#### [What you have to do]
Please restate the listing that follows without changing anything.

________________________

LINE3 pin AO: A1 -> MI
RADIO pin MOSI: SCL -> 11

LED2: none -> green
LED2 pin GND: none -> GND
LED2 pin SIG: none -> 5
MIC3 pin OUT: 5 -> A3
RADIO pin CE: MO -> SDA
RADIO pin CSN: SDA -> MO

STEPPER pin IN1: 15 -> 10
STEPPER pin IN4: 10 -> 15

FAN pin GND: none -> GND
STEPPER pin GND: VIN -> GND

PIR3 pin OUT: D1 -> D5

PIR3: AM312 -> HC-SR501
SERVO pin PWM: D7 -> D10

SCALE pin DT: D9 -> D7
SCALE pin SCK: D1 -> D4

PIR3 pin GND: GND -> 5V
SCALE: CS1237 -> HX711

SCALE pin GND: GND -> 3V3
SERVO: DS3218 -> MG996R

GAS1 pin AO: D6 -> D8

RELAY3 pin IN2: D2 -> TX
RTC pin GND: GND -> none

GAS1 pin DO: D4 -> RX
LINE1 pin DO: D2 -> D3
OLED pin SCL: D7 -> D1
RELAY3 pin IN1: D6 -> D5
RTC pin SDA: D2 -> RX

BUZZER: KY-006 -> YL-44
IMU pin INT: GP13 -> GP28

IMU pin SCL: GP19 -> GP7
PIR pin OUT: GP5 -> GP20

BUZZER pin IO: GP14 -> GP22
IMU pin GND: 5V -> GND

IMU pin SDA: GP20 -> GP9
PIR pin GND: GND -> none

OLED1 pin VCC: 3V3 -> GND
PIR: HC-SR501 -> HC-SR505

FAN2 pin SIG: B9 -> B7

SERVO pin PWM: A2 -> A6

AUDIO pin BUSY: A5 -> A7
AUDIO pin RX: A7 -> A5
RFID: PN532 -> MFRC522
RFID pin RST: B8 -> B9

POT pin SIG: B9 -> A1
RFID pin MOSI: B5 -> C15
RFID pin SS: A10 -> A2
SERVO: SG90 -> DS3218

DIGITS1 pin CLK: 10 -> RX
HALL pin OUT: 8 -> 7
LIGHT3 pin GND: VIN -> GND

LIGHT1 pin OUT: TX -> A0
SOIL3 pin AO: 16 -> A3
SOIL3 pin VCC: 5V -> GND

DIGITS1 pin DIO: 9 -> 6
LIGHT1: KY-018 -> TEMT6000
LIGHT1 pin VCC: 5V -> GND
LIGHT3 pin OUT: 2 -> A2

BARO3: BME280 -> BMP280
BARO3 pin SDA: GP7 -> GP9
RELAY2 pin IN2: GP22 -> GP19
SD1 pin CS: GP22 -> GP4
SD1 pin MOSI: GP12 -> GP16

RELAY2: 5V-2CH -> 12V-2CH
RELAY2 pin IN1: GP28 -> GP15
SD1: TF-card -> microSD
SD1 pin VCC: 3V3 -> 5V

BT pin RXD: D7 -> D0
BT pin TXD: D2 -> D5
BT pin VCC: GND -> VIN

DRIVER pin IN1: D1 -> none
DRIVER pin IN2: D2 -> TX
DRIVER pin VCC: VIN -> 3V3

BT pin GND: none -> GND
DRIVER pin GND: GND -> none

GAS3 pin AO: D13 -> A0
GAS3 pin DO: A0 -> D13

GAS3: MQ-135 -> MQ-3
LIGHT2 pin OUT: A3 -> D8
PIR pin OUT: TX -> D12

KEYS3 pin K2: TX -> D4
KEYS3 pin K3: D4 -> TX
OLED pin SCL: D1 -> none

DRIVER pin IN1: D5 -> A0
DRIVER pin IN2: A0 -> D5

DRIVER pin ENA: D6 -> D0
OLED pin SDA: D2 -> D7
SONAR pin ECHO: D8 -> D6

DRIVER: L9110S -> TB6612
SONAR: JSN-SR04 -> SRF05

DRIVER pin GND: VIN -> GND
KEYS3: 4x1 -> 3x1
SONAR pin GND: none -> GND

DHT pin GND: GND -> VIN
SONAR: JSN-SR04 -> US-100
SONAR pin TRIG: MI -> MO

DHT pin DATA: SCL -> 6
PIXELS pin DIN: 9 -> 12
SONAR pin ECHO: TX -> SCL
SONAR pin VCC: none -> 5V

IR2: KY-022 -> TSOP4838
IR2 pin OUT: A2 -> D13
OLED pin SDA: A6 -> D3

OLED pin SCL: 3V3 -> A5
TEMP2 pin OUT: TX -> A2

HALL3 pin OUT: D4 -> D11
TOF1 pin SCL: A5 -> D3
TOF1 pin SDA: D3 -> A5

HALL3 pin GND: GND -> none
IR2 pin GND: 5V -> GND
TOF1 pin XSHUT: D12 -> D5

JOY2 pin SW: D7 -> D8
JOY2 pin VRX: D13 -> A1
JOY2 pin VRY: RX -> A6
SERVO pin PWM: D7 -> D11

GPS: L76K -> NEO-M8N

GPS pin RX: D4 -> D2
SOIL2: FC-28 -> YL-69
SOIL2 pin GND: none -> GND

________________________

#### [Answer section]
LINE3 pin AO: A1 -> MI
RADIO pin MOSI: SCL -> 11

LED2: none -> green
LED2 pin GND: none -> GND
LED2 pin SIG: none -> 5
MIC3 pin OUT: 5 -> A3
RADIO pin CE: MO -> SDA
RADIO pin CSN: SDA -> MO

STEPPER pin IN1: 15 -> 10
STEPPER pin IN4: 10 -> 15

FAN pin GND: none -> GND
STEPPER pin GND: VIN -> GND

PIR3 pin OUT: D1 -> D5

PIR3: AM312 -> HC-SR501
SERVO pin PWM: D7 -> D10

SCALE pin DT: D9 -> D7
SCALE pin SCK: D1 -> D4

PIR3 pin GND: GND -> 5V
SCALE: CS1237 -> HX711

SCALE pin GND: GND -> 3V3
SERVO: DS3218 -> MG996R

GAS1 pin AO: D6 -> D8

RELAY3 pin IN2: D2 -> TX
RTC pin GND: GND -> none

GAS1 pin DO: D4 -> RX
LINE1 pin DO: D2 -> D3
OLED pin SCL: D7 -> D1
RELAY3 pin IN1: D6 -> D5
RTC pin SDA: D2 -> RX

BUZZER: KY-006 -> YL-44
IMU pin INT: GP13 -> GP28

IMU pin SCL: GP19 -> GP7
PIR pin OUT: GP5 -> GP20

BUZZER pin IO: GP14 -> GP22
IMU pin GND: 5V -> GND

IMU pin SDA: GP20 -> GP9
PIR pin GND: GND -> none

OLED1 pin VCC: 3V3 -> GND
PIR: HC-SR501 -> HC-SR505

FAN2 pin SIG: B9 -> B7

SERVO pin PWM: A2 -> A6

AUDIO pin BUSY: A5 -> A7
AUDIO pin RX: A7 -> A5
RFID: PN532 -> MFRC522
RFID pin RST: B8 -> B9

POT pin SIG: B9 -> A1
RFID pin MOSI: B5 -> C15
RFID pin SS: A10 -> A2
SERVO: SG90 -> DS3218

DIGITS1 pin CLK: 10 -> RX
HALL pin OUT: 8 -> 7
LIGHT3 pin GND: VIN -> GND

LIGHT1 pin OUT: TX -> A0
SOIL3 pin AO: 16 -> A3
SOIL3 pin VCC: 5V -> GND

DIGITS1 pin DIO: 9 -> 6
LIGHT1: KY-018 -> TEMT6000
LIGHT1 pin VCC: 5V -> GND
LIGHT3 pin OUT: 2 -> A2

BARO3: BME280 -> BMP280
BARO3 pin SDA: GP7 -> GP9
RELAY2 pin IN2: GP22 -> GP19
SD1 pin CS: GP22 -> GP4
SD1 pin MOSI: GP12 -> GP16

RELAY2: 5V-2CH -> 12V-2CH
RELAY2 pin IN1: GP28 -> GP15
SD1: TF-card -> microSD
SD1 pin VCC: 3V3 -> 5V

BT pin RXD: D7 -> D0
BT pin TXD: D2 -> D5
BT pin VCC: GND -> VIN

DRIVER pin IN1: D1 -> none
DRIVER pin IN2: D2 -> TX
DRIVER pin VCC: VIN -> 3V3

BT pin GND: none -> GND
DRIVER pin GND: GND -> none

GAS3 pin AO: D13 -> A0
GAS3 pin DO: A0 -> D13

GAS3: MQ-135 -> MQ-3
LIGHT2 pin OUT: A3 -> D8
PIR pin OUT: TX -> D12

KEYS3 pin K2: TX -> D4
KEYS3 pin K3: D4 -> TX
OLED pin SCL: D1 -> none

DRIVER pin IN1: D5 -> A0
DRIVER pin IN2: A0 -> D5

DRIVER pin ENA: D6 -> D0
OLED pin SDA: D2 -> D7
SONAR pin ECHO: D8 -> D6

DRIVER: L9110S -> TB6612
SONAR: JSN-SR04 -> SRF05

DRIVER pin GND: VIN -> GND
KEYS3: 4x1 -> 3x1
SONAR pin GND: none -> GND

DHT pin GND: GND -> VIN
SONAR: JSN-SR04 -> US-100
SONAR pin TRIG: MI -> MO

DHT pin DATA: SCL -> 6
PIXELS pin DIN: 9 -> 12
SONAR pin ECHO: TX -> SCL
SONAR pin VCC: none -> 5V

IR2: KY-022 -> TSOP4838
IR2 pin OUT: A2 -> D13
OLED pin SDA: A6 -> D3

OLED pin SCL: 3V3 -> A5
TEMP2 pin OUT: TX -> A2

HALL3 pin OUT: D4 -> D11
TOF1 pin SCL: A5 -> D3
TOF1 pin SDA: D3 -> A5

HALL3 pin GND: GND -> none
IR2 pin GND: 5V -> GND
TOF1 pin XSHUT: D12 -> D5

JOY2 pin SW: D7 -> D8
JOY2 pin VRX: D13 -> A1
JOY2 pin VRY: RX -> A6
SERVO pin PWM: D7 -> D11

GPS: L76K -> NEO-M8N

GPS pin RX: D4 -> D2
SOIL2: FC-28 -> YL-69
SOIL2 pin GND: none -> GND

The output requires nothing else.